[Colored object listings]
——————————
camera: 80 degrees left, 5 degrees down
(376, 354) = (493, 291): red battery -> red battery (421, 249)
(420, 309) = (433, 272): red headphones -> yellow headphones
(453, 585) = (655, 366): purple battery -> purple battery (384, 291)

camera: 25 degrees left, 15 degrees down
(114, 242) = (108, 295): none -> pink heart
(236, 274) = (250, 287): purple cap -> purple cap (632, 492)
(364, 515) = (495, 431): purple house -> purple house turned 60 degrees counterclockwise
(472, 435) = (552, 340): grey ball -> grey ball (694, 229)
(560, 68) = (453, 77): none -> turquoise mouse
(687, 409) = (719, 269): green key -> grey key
——————————
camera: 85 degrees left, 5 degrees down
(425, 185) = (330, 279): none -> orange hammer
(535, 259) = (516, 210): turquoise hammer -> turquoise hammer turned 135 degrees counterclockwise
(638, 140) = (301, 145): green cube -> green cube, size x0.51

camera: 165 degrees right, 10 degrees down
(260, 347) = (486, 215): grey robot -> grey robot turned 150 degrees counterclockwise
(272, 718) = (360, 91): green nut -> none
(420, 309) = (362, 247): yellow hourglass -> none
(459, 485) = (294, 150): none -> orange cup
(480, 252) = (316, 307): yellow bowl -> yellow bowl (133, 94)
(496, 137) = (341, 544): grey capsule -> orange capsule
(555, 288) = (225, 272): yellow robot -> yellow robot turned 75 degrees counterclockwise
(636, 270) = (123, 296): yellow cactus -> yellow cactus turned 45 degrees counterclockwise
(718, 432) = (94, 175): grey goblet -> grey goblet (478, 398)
——————————
▶ _WORK TASK_: For every line above that holds the word "orange", report the whole line.

▶ _RESPONSE TO THIS EXERCISE_:
(425, 185) = (330, 279): none -> orange hammer
(459, 485) = (294, 150): none -> orange cup
(496, 137) = (341, 544): grey capsule -> orange capsule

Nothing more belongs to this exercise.